::: EXERCISE DATA :::

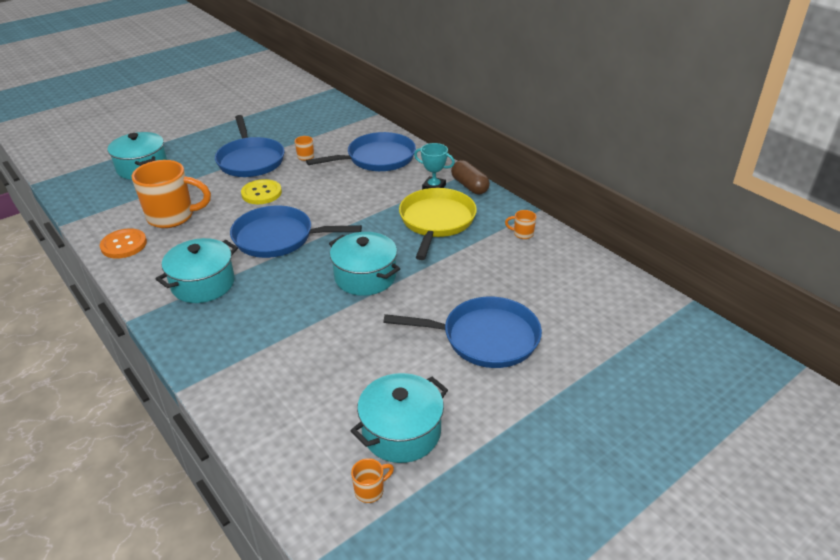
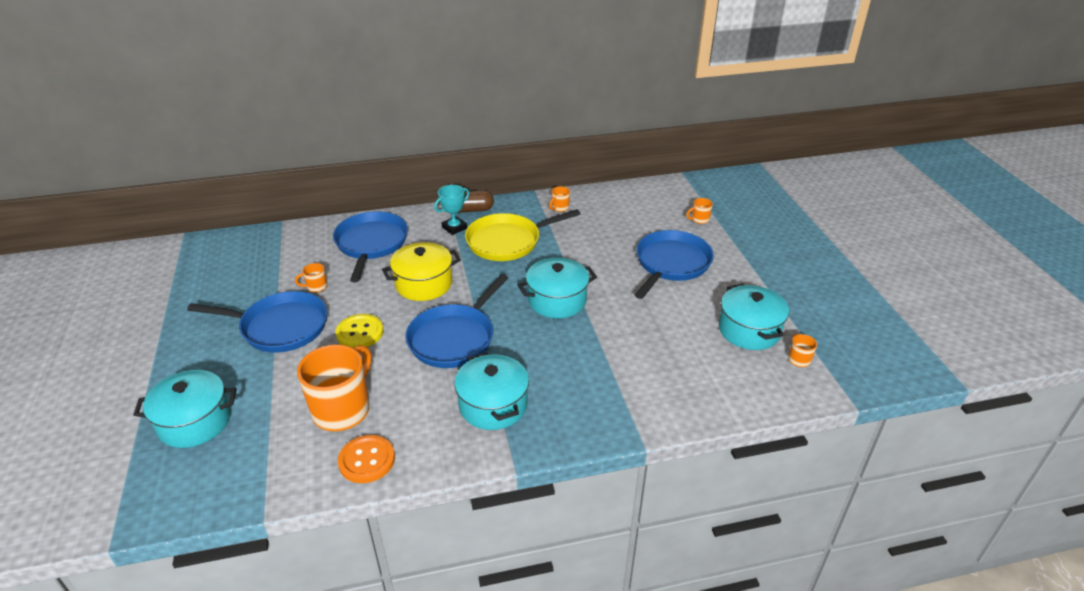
camera: 65 degrees left, 0 degrees up
(341, 200) = (424, 284): none -> yellow pot
(436, 221) = (507, 241): yellow pan -> yellow pan turned 60 degrees counterclockwise
(597, 340) = (699, 220): none -> orange mug

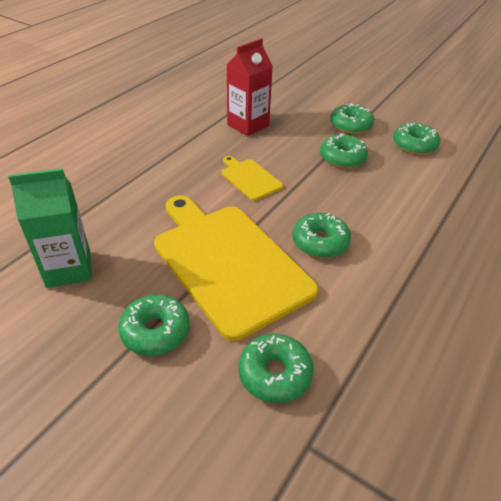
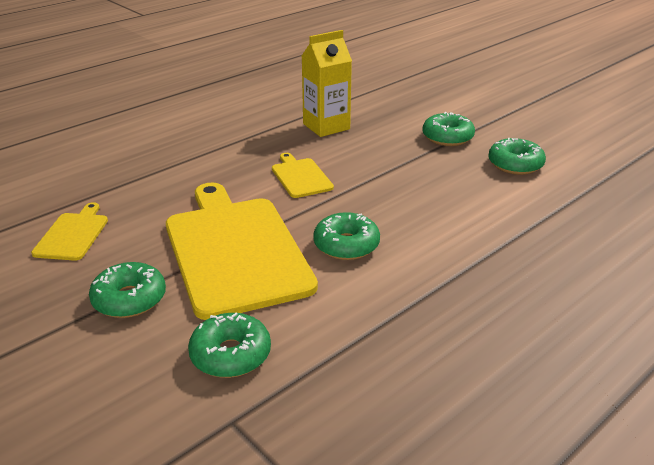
camera: 15 degrees right, 10 degrees down
(69, 269) = (73, 235): green carton -> yellow cutting board
(248, 125) = (326, 126): red carton -> yellow carton
(342, 158) = (418, 168): green donut -> none

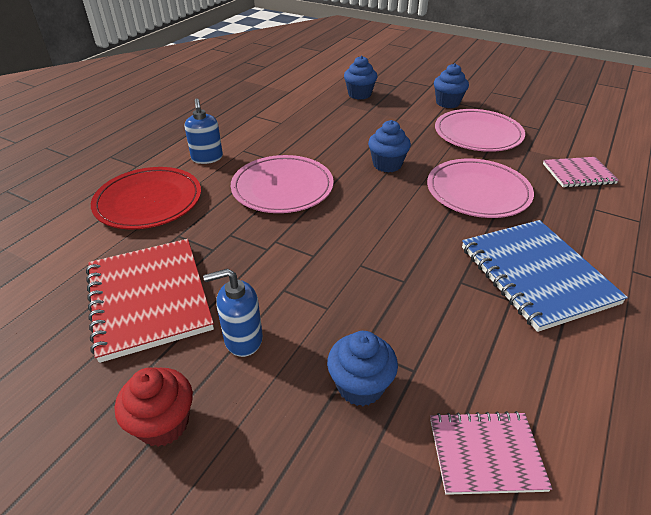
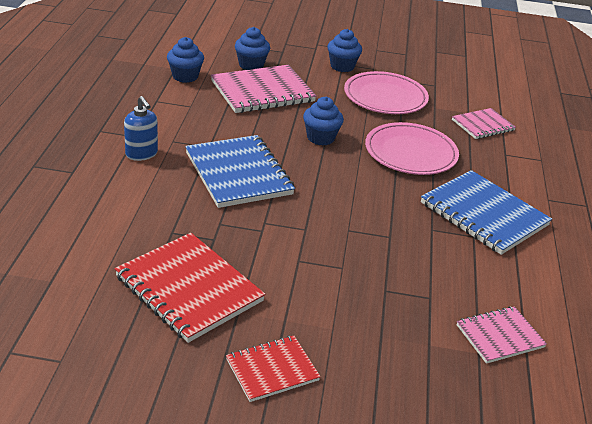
camera: 25 degrees left, 5 degrees down
(148, 202) = (117, 206): red plate -> none
(163, 423) = (272, 370): red cupcake -> red notebook
(243, 339) = (291, 303): blue soap dispenser -> none
(282, 188) = (238, 173): pink plate -> blue notebook
(355, 117) = (262, 92): none -> pink notebook
(360, 386) = (398, 315): blue cupcake -> blue cupcake (185, 76)

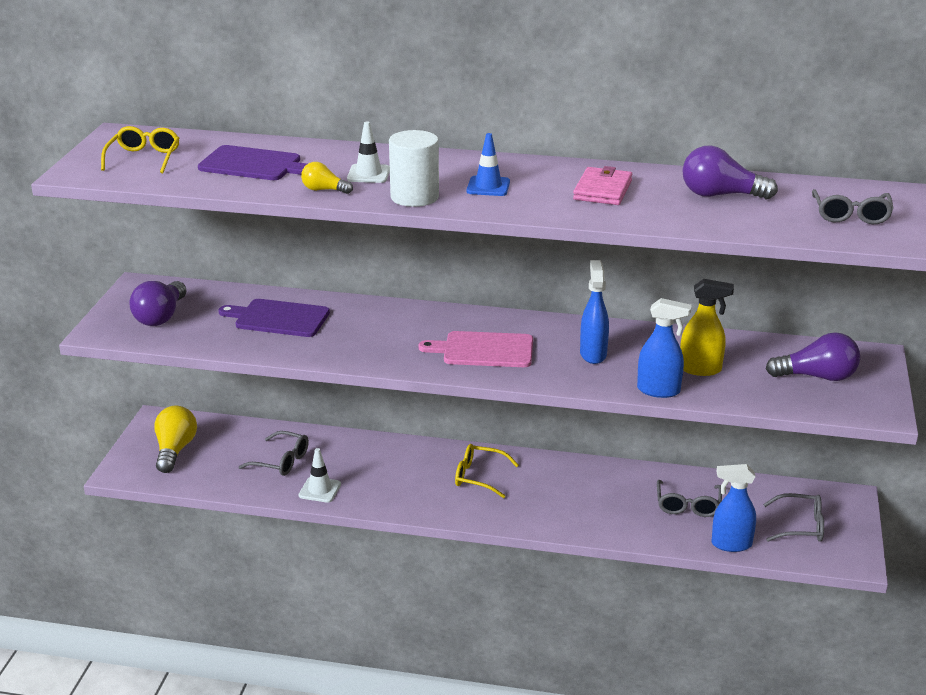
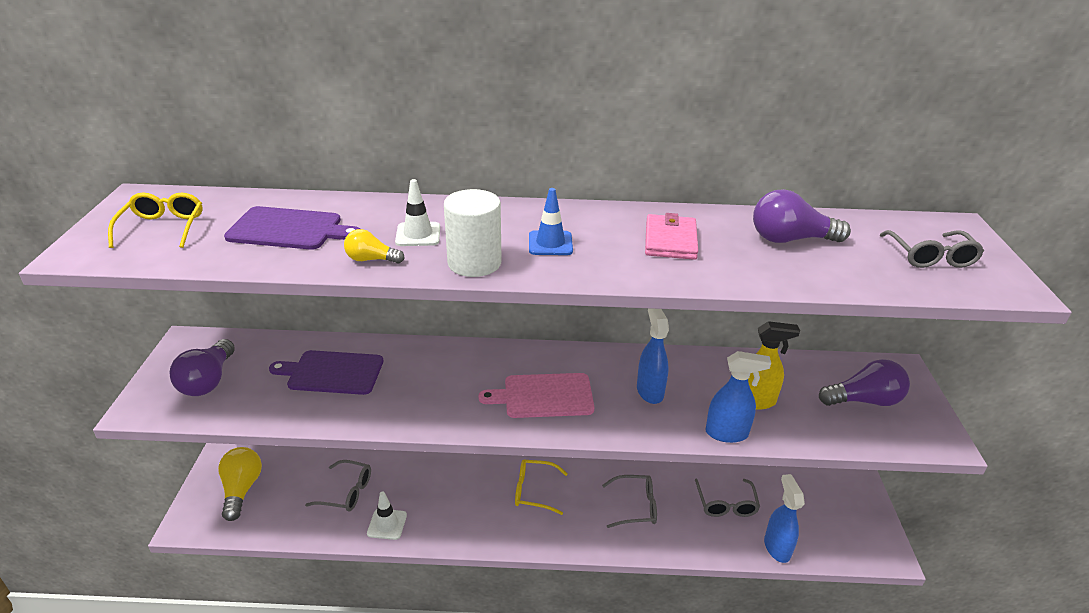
camera: 10 degrees left, 5 degrees up
(731, 544) = (776, 547): blue spray bottle -> blue spray bottle turned 90 degrees clockwise
(800, 526) = (829, 518): grey glasses -> grey glasses (635, 506)

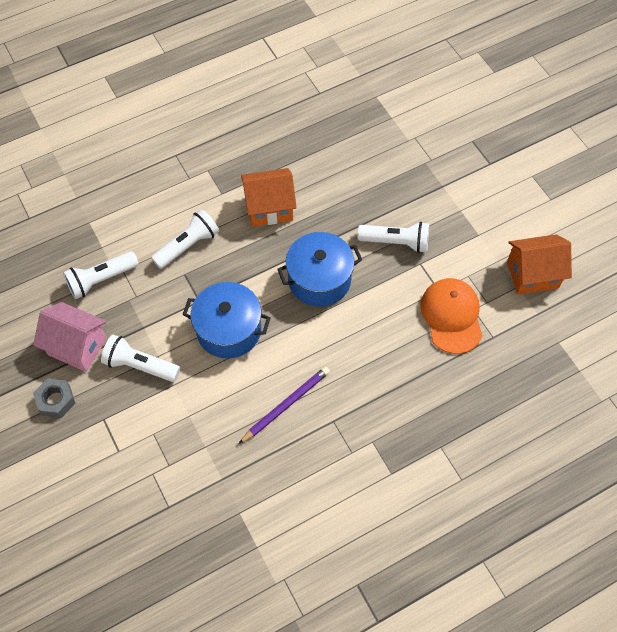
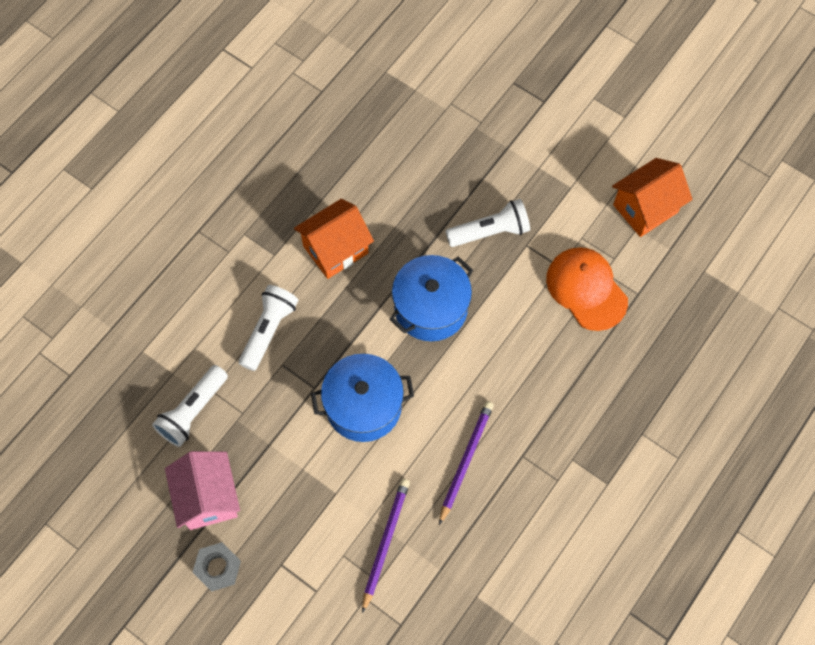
camera: 25 degrees left, 5 degrees up
(77, 346) = (208, 498): pink house -> pink house turned 75 degrees clockwise
(140, 365) = (289, 488): white flashlight -> none
(190, 439) = (385, 542): none -> purple pencil

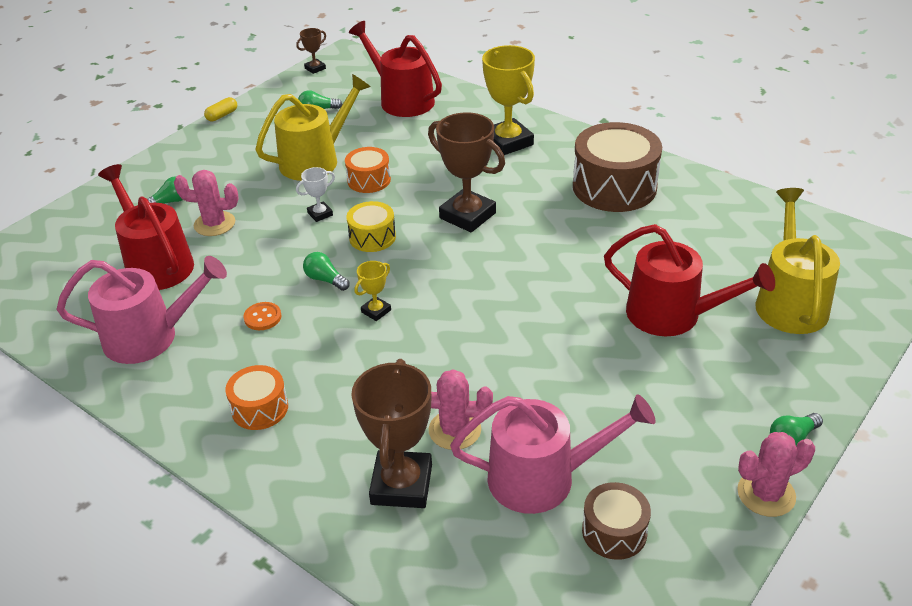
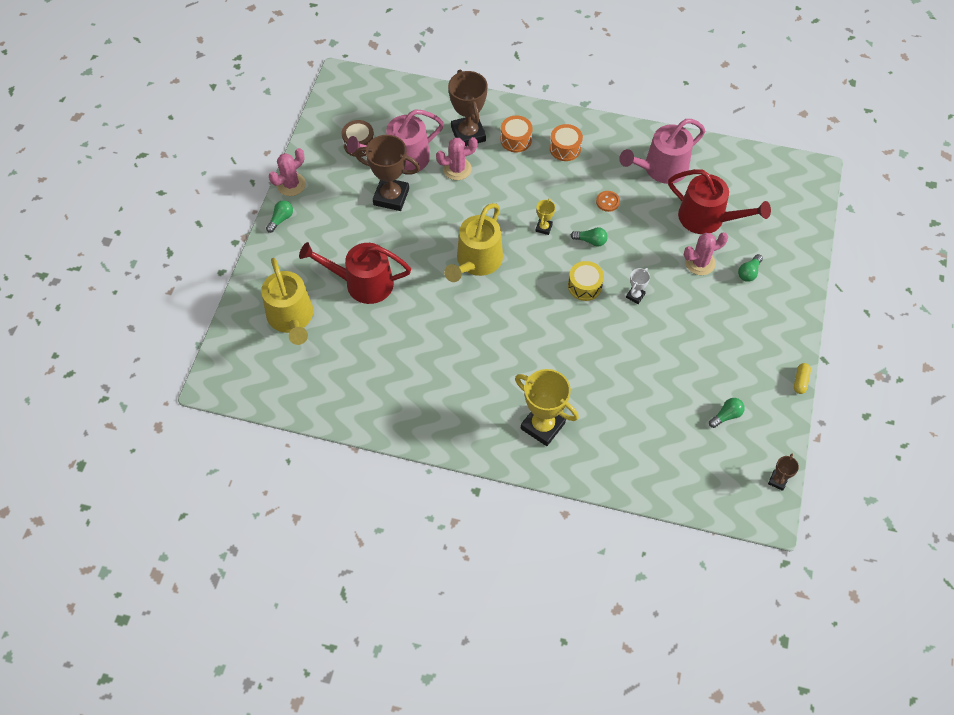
camera: 155 degrees right, 20 degrees up
(315, 160) = (680, 351): yellow watering can -> yellow watering can (477, 261)
(369, 180) = (624, 342): orange drum -> orange drum (516, 140)
(402, 100) = (664, 456): red watering can -> none
(467, 215) = (531, 328): brown trophy -> brown trophy (391, 197)
(614, 187) = (437, 396): brown drum -> none

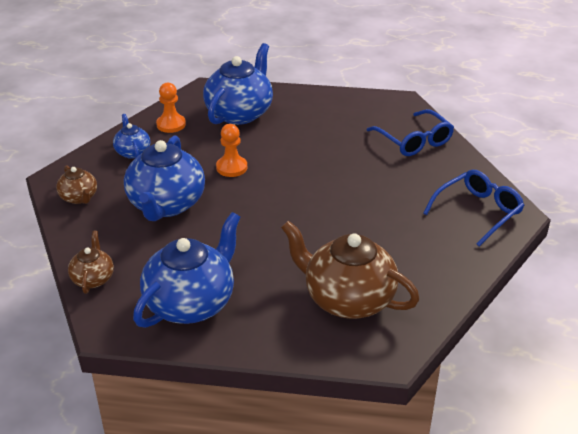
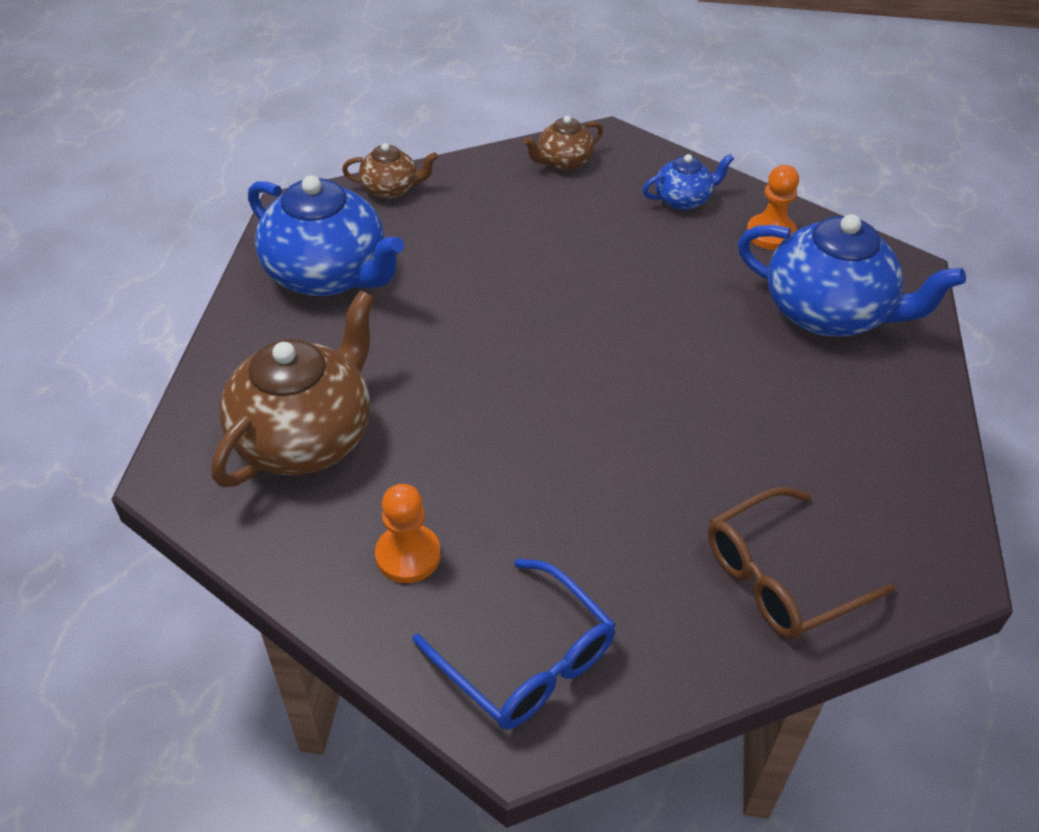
camera: 90 degrees right, 10 degrees up
(166, 205) = (547, 241): blue teapot -> none
(231, 167) = (651, 306): orange pawn -> orange pawn (408, 555)
(413, 141) = (782, 577): blue glasses -> brown glasses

:::

§ ABOUT THIS TASK
With the pictures removed, print only the lines starting at the line that has "(248, 125) = (326, 126): red" and ending at the line that has "(800, 526) = (829, 518): grey", both ends included, exactly as they stand above.

§ ANSWER TO THE EXERCISE
(248, 125) = (326, 126): red carton -> yellow carton
(342, 158) = (418, 168): green donut -> none

camera: 25 degrees left, 5 degrees down
(148, 202) = (117, 206): red plate -> none
(163, 423) = (272, 370): red cupcake -> red notebook
(243, 339) = (291, 303): blue soap dispenser -> none
(282, 188) = (238, 173): pink plate -> blue notebook
(355, 117) = (262, 92): none -> pink notebook
(360, 386) = (398, 315): blue cupcake -> blue cupcake (185, 76)

camera: 10 degrees left, 5 degrees up
(731, 544) = (776, 547): blue spray bottle -> blue spray bottle turned 90 degrees clockwise
(800, 526) = (829, 518): grey glasses -> grey glasses (635, 506)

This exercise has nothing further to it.